- _Task details_
Search the entries for the line containing "(271, 469) = (685, 312): brown". Repeat it, then every line after it, exactly through the final line.

- _Data records_
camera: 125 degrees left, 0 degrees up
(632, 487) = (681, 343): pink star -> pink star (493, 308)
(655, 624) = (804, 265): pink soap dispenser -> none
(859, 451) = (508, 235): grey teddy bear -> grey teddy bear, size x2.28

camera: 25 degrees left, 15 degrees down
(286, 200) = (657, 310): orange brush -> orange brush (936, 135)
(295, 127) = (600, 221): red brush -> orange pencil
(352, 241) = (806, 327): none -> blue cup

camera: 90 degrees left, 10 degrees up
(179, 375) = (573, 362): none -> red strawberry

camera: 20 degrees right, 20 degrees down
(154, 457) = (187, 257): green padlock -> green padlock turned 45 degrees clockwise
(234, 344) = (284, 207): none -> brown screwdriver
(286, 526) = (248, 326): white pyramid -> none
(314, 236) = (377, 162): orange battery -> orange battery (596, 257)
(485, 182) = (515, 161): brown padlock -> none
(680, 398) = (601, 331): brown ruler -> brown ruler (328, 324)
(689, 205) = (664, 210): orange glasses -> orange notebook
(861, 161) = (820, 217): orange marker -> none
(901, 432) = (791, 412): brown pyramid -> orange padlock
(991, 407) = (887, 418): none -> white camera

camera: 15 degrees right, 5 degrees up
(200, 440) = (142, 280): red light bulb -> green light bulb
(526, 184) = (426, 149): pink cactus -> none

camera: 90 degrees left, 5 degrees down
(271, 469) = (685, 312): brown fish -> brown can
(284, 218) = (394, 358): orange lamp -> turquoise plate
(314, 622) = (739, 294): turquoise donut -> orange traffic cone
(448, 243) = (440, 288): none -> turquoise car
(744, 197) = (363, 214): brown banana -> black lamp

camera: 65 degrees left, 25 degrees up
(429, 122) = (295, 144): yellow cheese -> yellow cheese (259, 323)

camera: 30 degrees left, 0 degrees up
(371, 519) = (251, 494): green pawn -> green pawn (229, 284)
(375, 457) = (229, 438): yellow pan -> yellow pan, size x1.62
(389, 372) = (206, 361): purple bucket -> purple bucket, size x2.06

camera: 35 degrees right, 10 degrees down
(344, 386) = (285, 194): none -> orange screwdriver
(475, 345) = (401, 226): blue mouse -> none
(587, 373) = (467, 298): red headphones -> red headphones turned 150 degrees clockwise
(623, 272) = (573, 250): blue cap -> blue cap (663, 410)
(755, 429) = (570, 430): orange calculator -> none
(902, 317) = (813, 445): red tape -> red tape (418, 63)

- _Result_
(271, 469) = (685, 312): brown fish -> brown can
(284, 218) = (394, 358): orange lamp -> turquoise plate
(314, 622) = (739, 294): turquoise donut -> orange traffic cone
(448, 243) = (440, 288): none -> turquoise car
(744, 197) = (363, 214): brown banana -> black lamp

camera: 65 degrees left, 25 degrees up
(429, 122) = (295, 144): yellow cheese -> yellow cheese (259, 323)

camera: 30 degrees left, 0 degrees up
(371, 519) = (251, 494): green pawn -> green pawn (229, 284)
(375, 457) = (229, 438): yellow pan -> yellow pan, size x1.62
(389, 372) = (206, 361): purple bucket -> purple bucket, size x2.06

camera: 35 degrees right, 10 degrees down
(344, 386) = (285, 194): none -> orange screwdriver
(475, 345) = (401, 226): blue mouse -> none
(587, 373) = (467, 298): red headphones -> red headphones turned 150 degrees clockwise
(623, 272) = (573, 250): blue cap -> blue cap (663, 410)
(755, 429) = (570, 430): orange calculator -> none
(902, 317) = (813, 445): red tape -> red tape (418, 63)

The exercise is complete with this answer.